◆ What to do ◆
Exclude any images and output the remaining records exactly.
↓↓↓
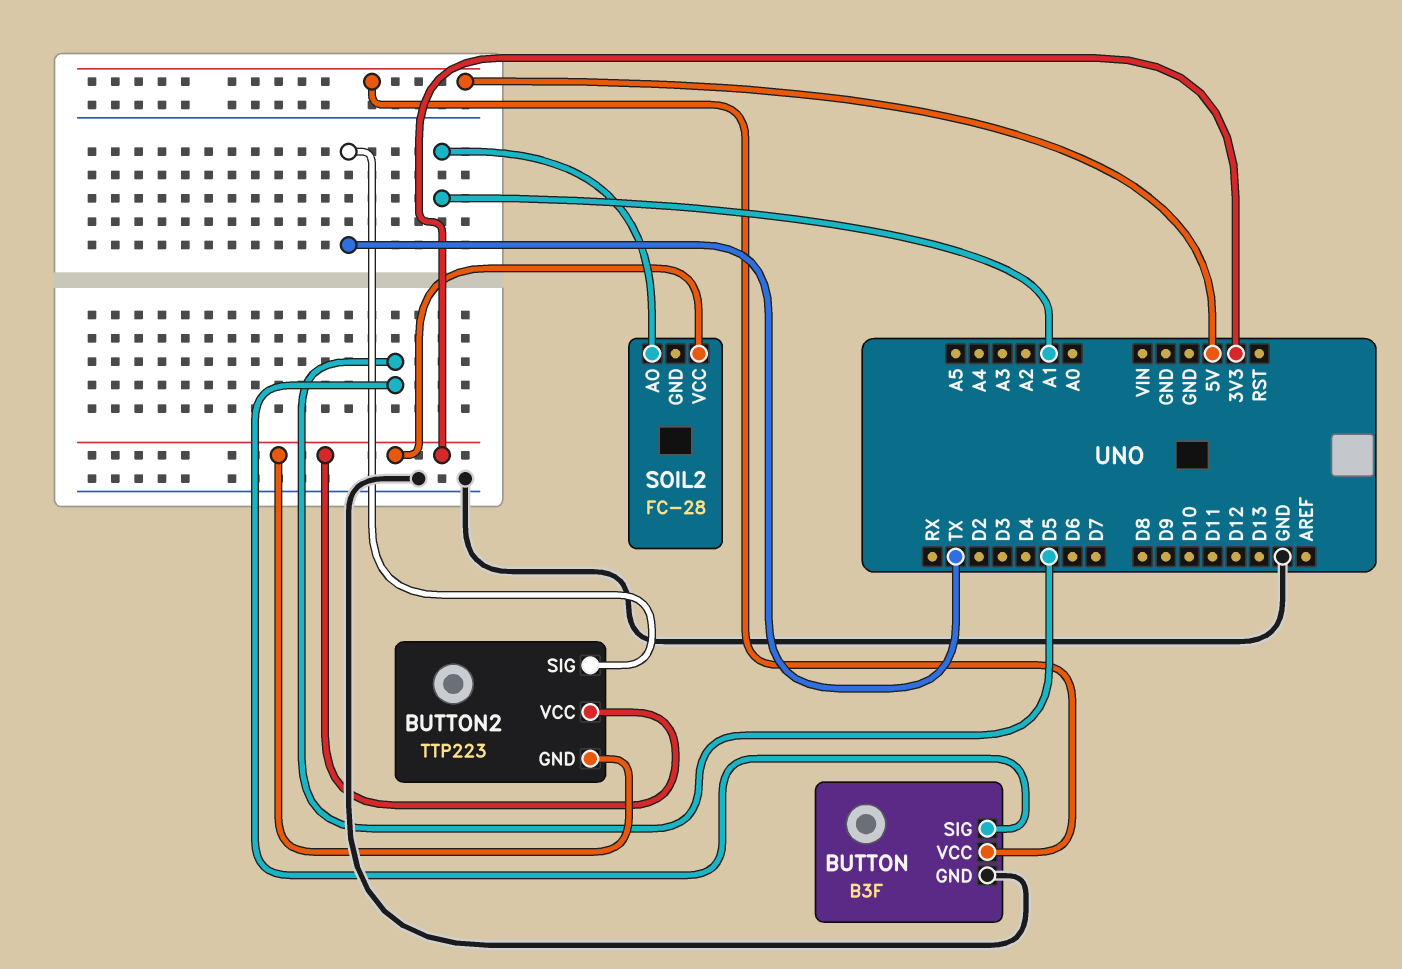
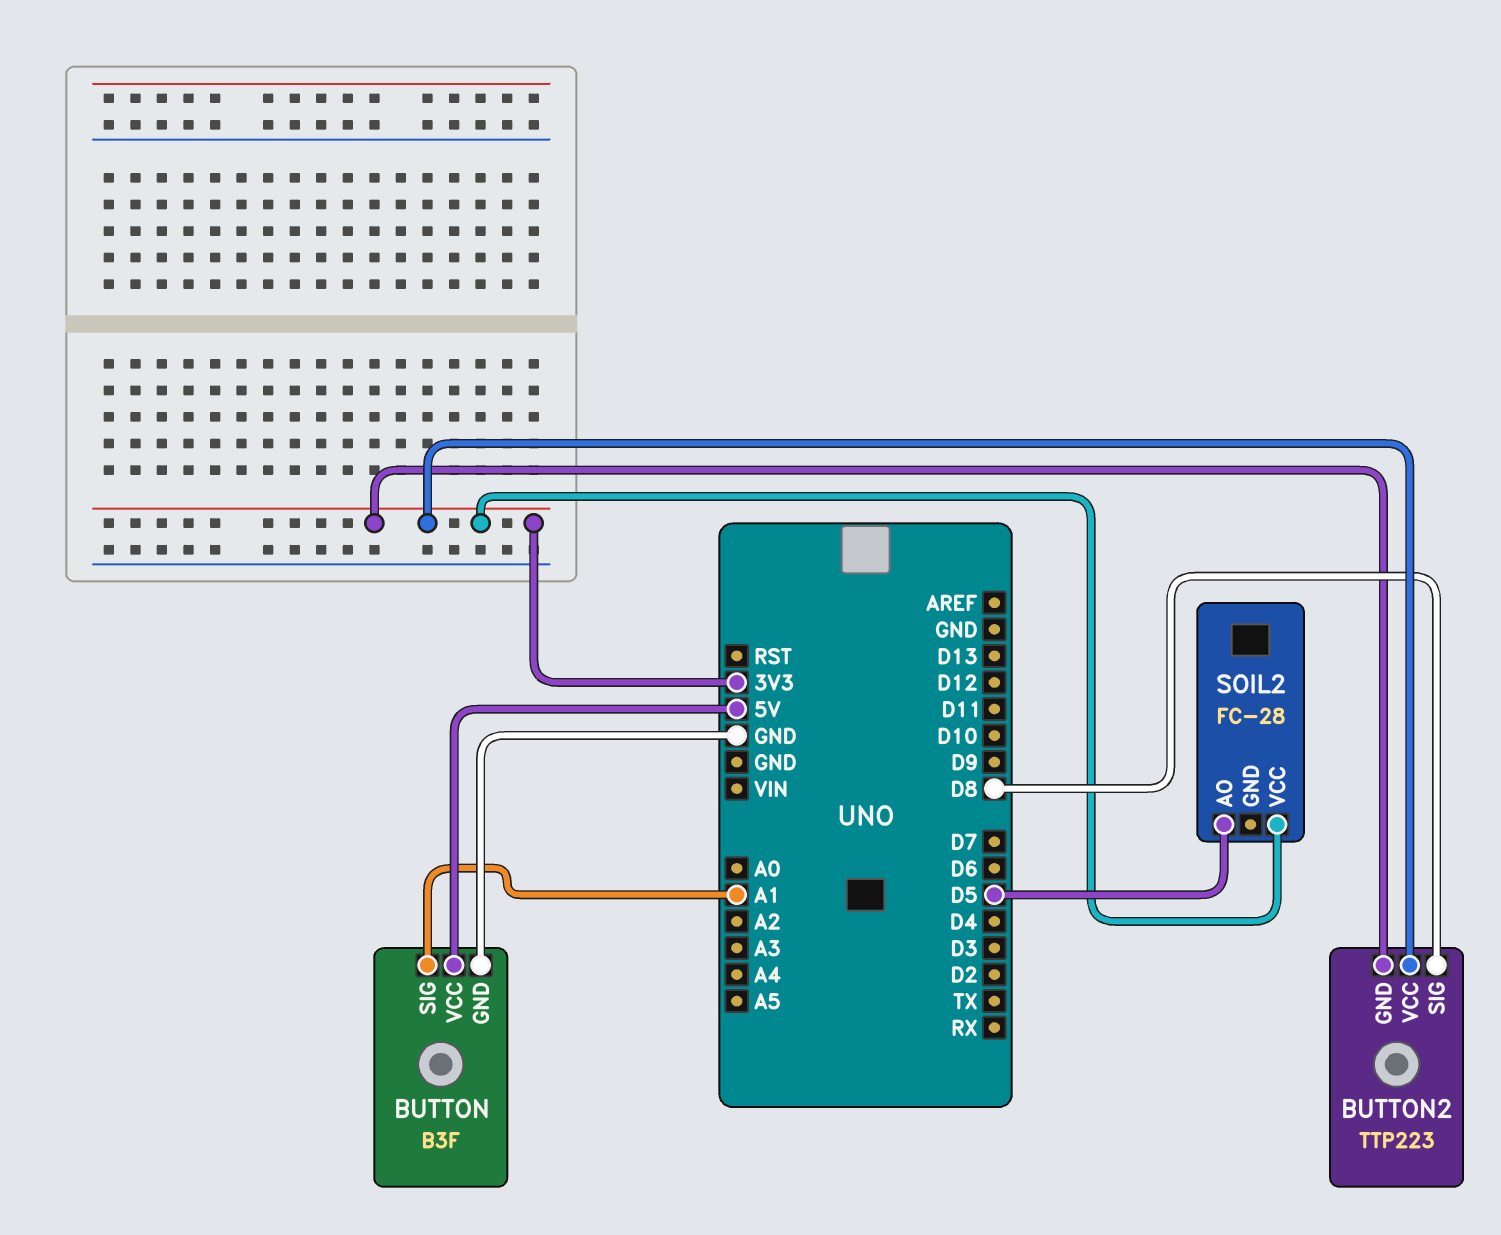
BUTTON pin SIG: D5 -> A1
BUTTON2 pin SIG: TX -> D8
SOIL2 pin AO: A1 -> D5

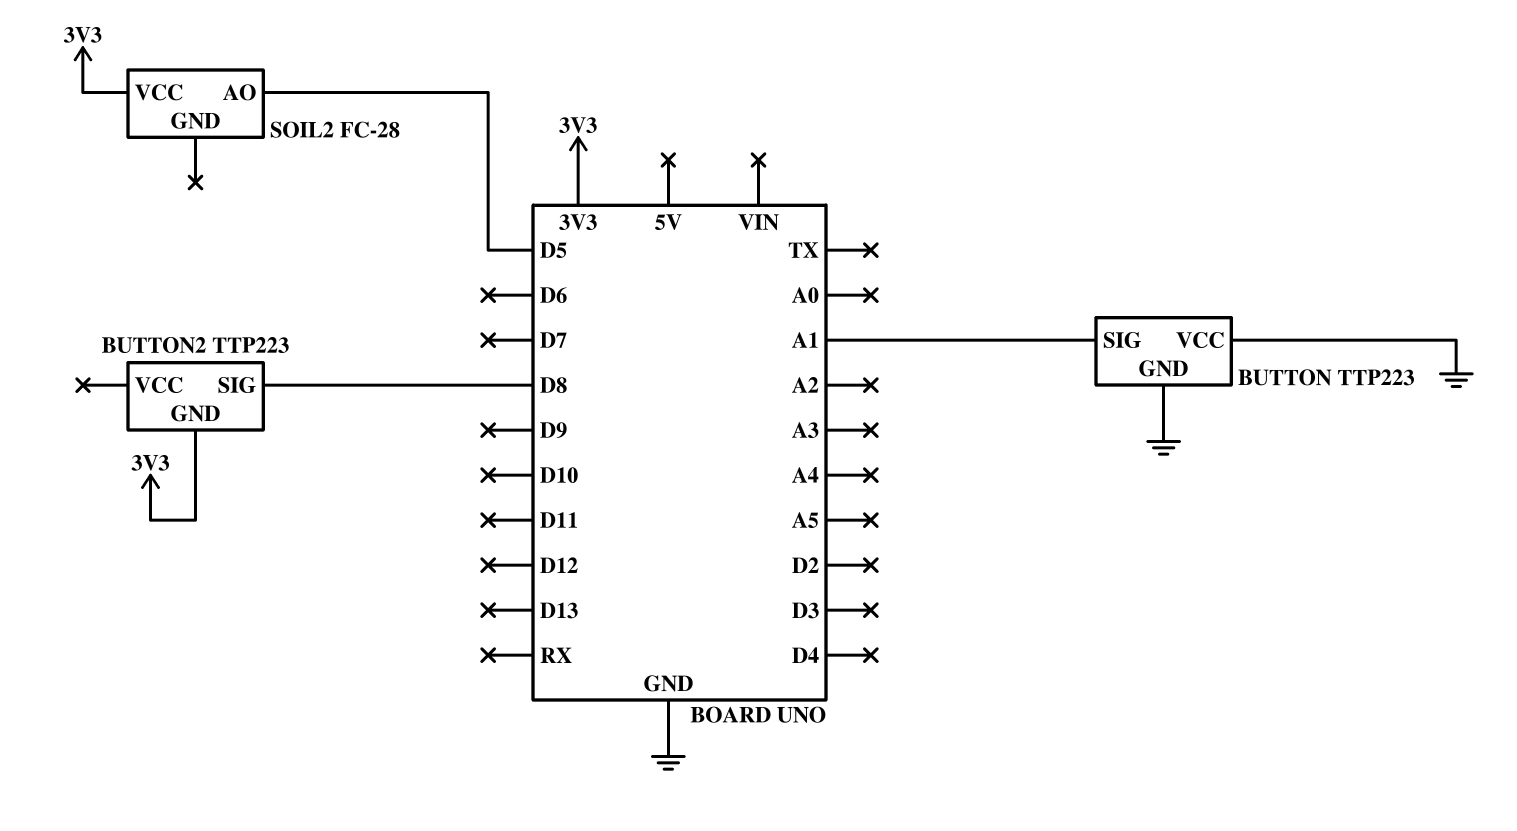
BUTTON: B3F -> TTP223
BUTTON pin VCC: 5V -> GND
BUTTON2 pin VCC: 3V3 -> none

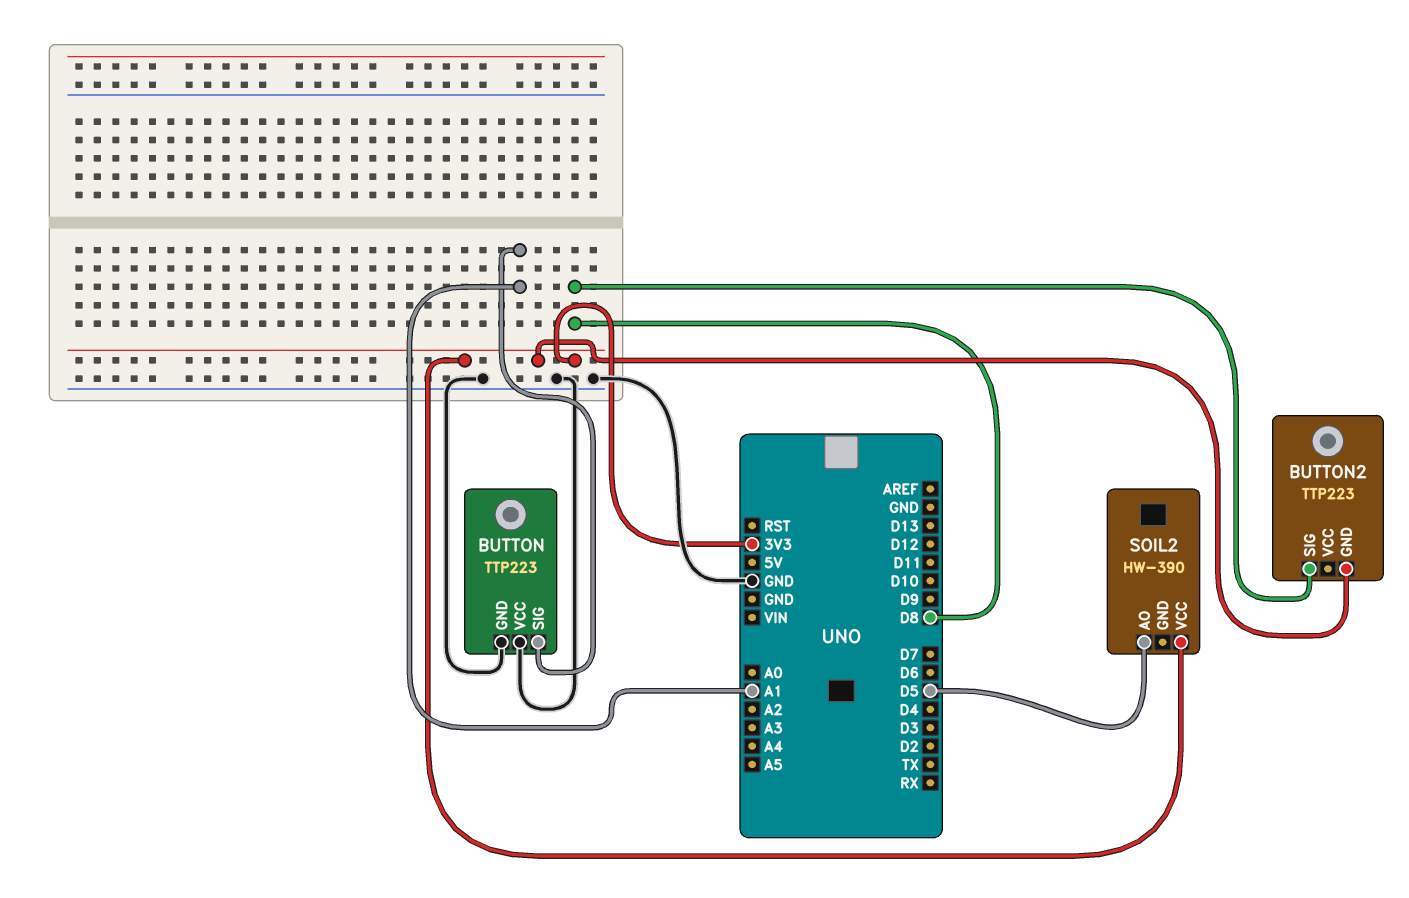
SOIL2: FC-28 -> HW-390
↑↑↑
◆ Exercise answer ◆
BUTTON pin SIG: D5 -> A1
BUTTON2 pin SIG: TX -> D8
SOIL2 pin AO: A1 -> D5

BUTTON: B3F -> TTP223
BUTTON pin VCC: 5V -> GND
BUTTON2 pin VCC: 3V3 -> none

SOIL2: FC-28 -> HW-390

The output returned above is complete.